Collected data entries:
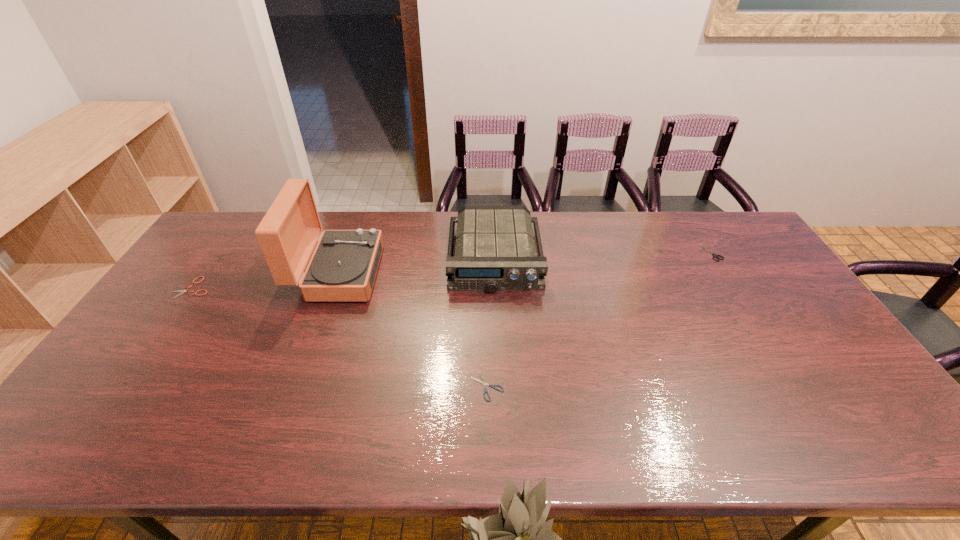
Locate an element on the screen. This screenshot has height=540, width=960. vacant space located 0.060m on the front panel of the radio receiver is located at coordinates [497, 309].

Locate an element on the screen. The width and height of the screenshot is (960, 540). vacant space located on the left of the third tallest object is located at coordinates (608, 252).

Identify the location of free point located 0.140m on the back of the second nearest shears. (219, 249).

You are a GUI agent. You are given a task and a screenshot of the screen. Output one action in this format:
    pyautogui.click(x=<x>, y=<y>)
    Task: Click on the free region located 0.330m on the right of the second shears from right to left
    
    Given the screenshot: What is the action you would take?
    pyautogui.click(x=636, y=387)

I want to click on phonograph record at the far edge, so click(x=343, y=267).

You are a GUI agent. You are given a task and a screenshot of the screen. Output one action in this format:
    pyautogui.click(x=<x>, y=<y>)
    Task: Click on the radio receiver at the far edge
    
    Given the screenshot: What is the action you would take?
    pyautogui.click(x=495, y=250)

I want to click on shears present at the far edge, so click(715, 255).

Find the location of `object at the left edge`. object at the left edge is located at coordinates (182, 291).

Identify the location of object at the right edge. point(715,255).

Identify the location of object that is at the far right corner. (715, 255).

* * *

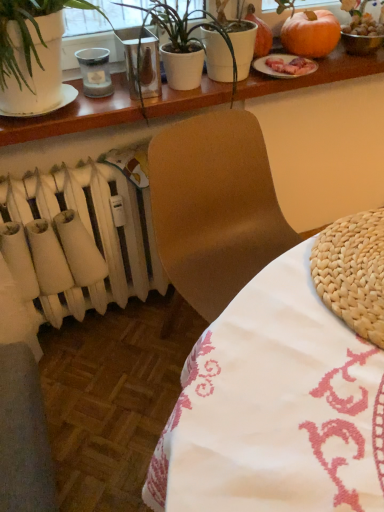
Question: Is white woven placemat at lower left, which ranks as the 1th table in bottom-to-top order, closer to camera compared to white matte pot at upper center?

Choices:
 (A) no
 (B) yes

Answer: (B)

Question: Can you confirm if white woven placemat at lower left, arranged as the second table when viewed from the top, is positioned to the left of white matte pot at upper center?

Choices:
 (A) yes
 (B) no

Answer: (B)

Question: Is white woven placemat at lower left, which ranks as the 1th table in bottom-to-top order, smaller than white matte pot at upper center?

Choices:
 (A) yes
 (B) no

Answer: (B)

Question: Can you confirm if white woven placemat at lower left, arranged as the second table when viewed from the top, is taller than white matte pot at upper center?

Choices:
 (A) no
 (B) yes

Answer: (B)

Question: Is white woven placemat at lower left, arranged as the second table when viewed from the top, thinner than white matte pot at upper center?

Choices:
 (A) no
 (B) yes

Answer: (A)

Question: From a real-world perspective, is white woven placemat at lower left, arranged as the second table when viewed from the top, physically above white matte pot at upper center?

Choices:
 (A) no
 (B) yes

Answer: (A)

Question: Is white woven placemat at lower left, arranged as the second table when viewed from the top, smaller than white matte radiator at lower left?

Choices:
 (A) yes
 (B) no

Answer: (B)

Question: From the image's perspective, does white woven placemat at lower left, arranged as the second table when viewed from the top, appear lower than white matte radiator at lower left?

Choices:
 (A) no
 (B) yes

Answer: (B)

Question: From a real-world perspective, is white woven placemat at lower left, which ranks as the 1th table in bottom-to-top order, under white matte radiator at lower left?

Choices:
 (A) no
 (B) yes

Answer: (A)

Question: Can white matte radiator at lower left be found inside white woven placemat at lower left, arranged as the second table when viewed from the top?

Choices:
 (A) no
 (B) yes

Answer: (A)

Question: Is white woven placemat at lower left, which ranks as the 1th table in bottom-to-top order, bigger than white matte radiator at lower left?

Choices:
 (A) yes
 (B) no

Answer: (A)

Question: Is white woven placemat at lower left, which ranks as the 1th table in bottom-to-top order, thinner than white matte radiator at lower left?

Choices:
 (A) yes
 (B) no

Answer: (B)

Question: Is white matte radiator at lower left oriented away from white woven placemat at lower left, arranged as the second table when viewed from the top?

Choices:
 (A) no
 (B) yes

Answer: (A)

---

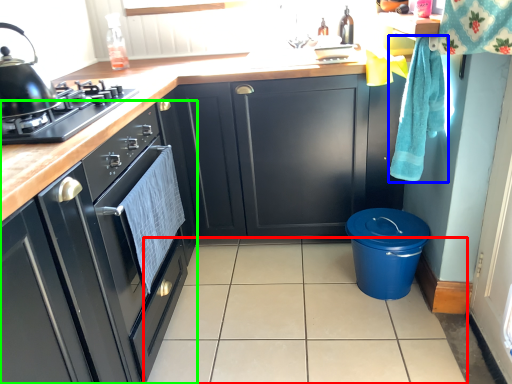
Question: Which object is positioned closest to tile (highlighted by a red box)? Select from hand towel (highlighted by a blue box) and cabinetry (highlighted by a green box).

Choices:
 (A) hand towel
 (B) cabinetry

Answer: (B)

• [Activity]:
Filter the data above down to the lines containing the word "located". Only matches with the same letter case count.

• [Output below]:
Locate an element on the screen. This screenshot has height=540, width=960. vacant space located 0.060m on the front panel of the radio receiver is located at coordinates [497, 309].
Locate an element on the screen. The width and height of the screenshot is (960, 540). vacant space located on the left of the third tallest object is located at coordinates (608, 252).
Identify the location of free point located 0.140m on the back of the second nearest shears. (219, 249).
    Task: Click on the free region located 0.330m on the right of the second shears from right to left
Find the location of `object at the left edge`. object at the left edge is located at coordinates (182, 291).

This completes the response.